• **Required action**
Every record below should be repeated exactly, with the pictures left out.

(Records begins)

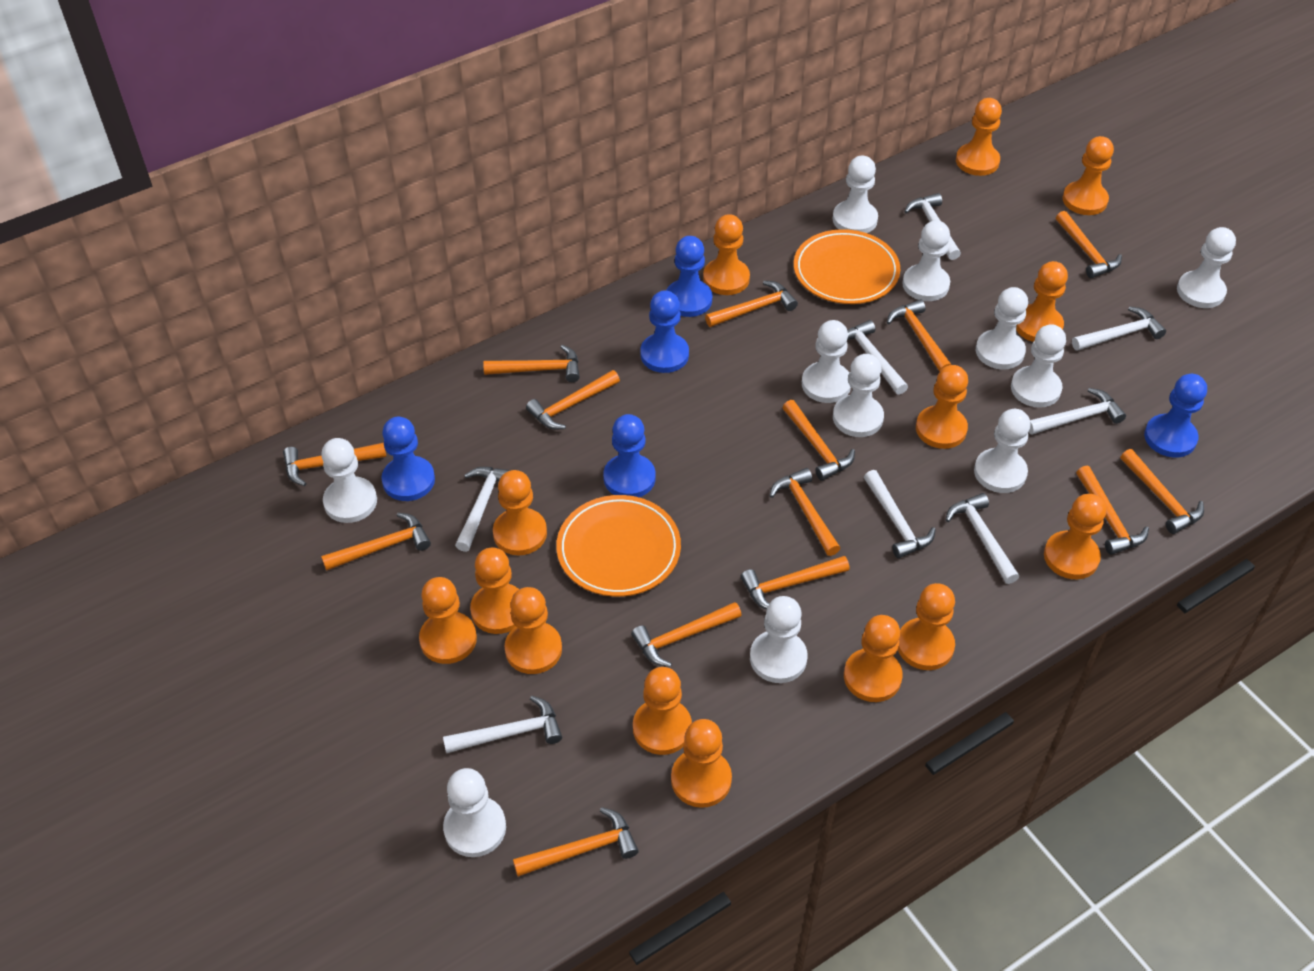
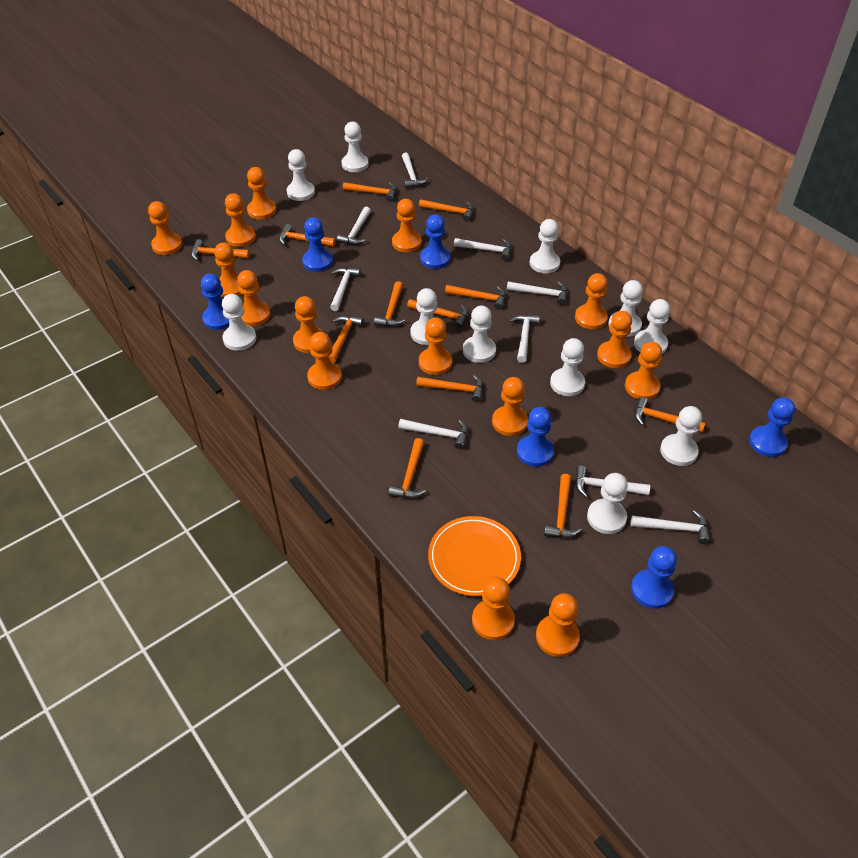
blue pawn: 5 -> 6
orange hammer: 14 -> 12
orange pawn: 14 -> 15
orange plate: 2 -> 1
white hammer: 8 -> 9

(Records ends)

• **Result of this exercise**
blue pawn: 5 -> 6
orange hammer: 14 -> 12
orange pawn: 14 -> 15
orange plate: 2 -> 1
white hammer: 8 -> 9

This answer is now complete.